:: EXERCISE INSTRUCTIONS ::
Each line in the entries below that holds the word "spun" belongs in the answer.

:: SUPPLIED RECORDS ::
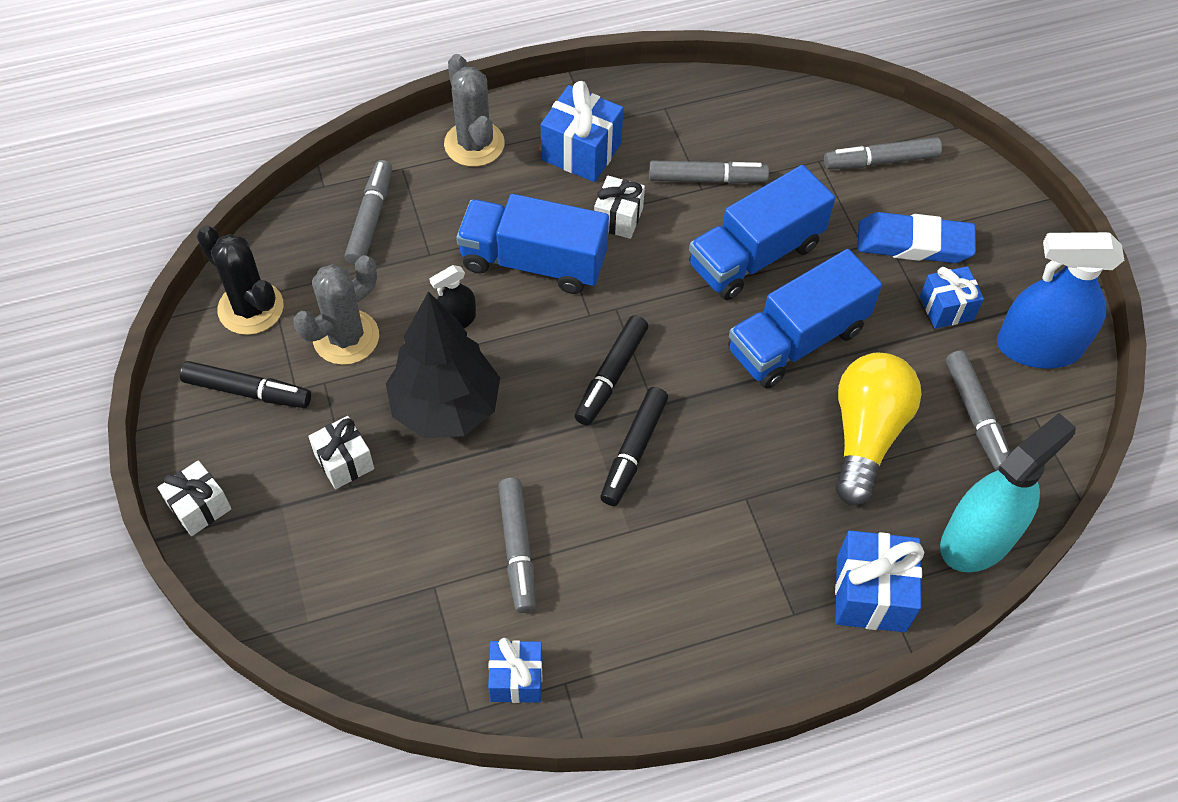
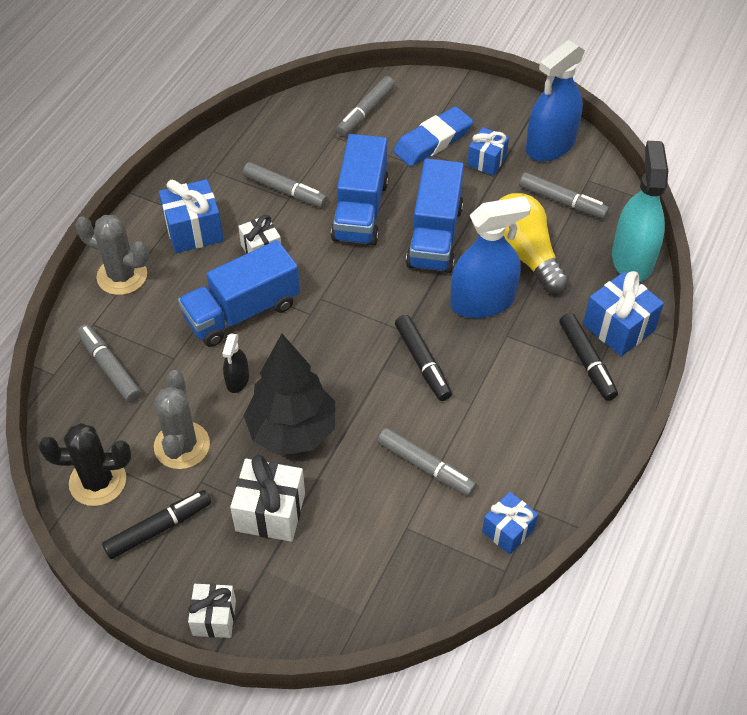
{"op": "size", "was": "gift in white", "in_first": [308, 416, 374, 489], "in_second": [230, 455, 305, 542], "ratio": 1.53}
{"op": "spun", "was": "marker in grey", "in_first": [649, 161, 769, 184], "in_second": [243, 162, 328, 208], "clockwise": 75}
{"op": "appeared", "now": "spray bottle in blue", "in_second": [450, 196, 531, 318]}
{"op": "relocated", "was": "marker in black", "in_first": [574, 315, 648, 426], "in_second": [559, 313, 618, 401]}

==

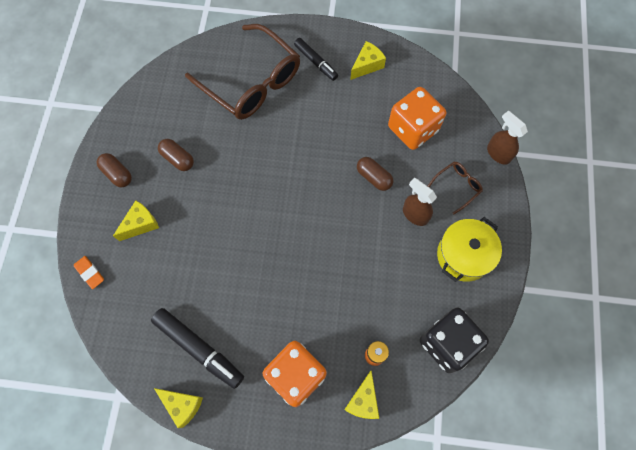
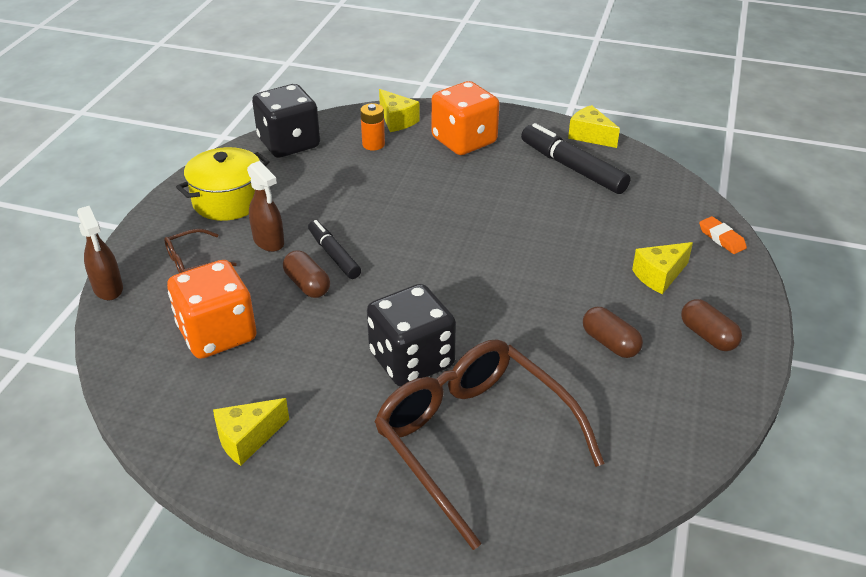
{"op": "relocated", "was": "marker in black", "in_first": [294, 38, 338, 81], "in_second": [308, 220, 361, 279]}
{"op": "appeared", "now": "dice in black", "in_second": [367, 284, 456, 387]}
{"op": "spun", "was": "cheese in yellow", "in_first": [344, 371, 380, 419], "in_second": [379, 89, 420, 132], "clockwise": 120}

---

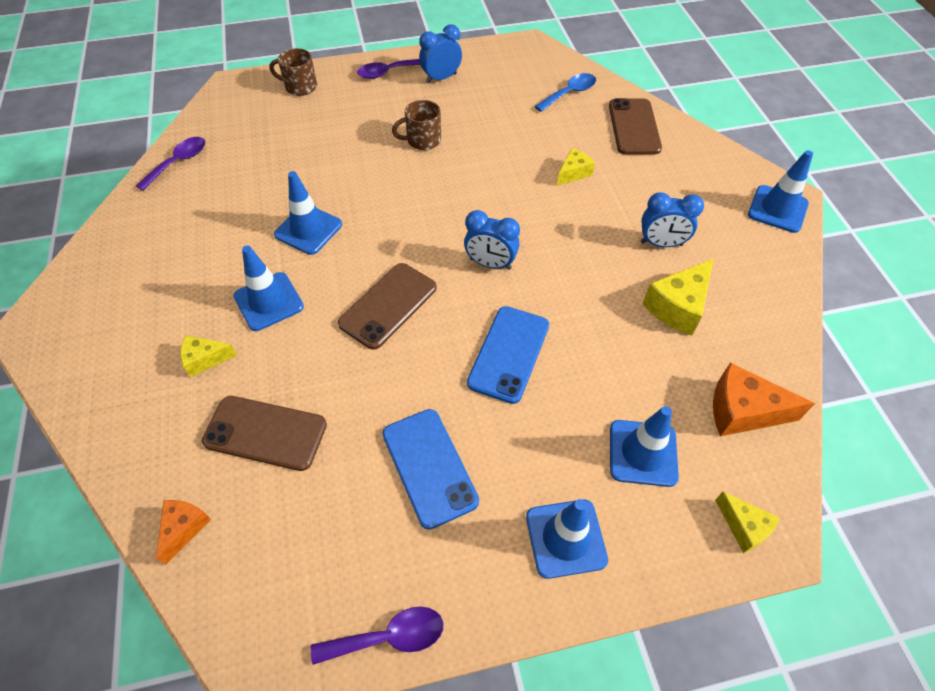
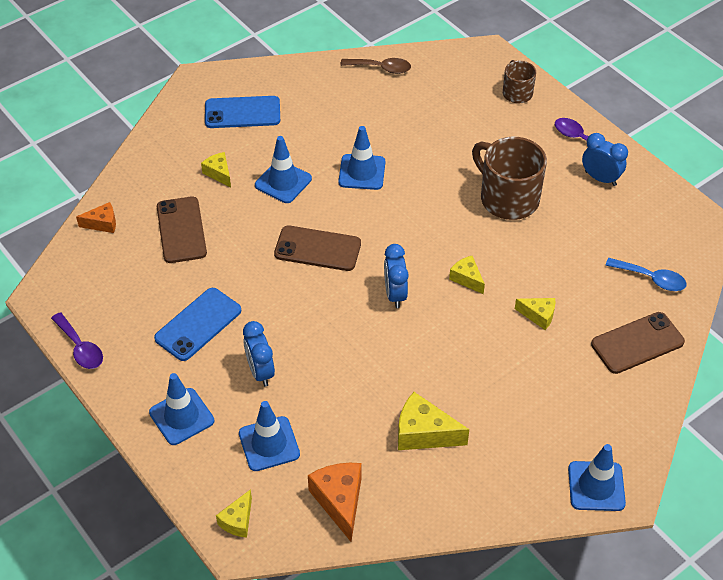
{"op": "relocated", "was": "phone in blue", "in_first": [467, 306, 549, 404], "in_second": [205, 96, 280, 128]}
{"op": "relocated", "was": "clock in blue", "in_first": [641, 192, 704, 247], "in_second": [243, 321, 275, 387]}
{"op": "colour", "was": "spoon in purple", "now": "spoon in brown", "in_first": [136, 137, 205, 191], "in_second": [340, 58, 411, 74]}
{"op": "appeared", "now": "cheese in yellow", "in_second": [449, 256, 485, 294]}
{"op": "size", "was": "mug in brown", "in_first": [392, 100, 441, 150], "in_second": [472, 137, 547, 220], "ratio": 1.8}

:: TASK OUTPUT ::
{"op": "spun", "was": "marker in grey", "in_first": [649, 161, 769, 184], "in_second": [243, 162, 328, 208], "clockwise": 75}
{"op": "spun", "was": "cheese in yellow", "in_first": [344, 371, 380, 419], "in_second": [379, 89, 420, 132], "clockwise": 120}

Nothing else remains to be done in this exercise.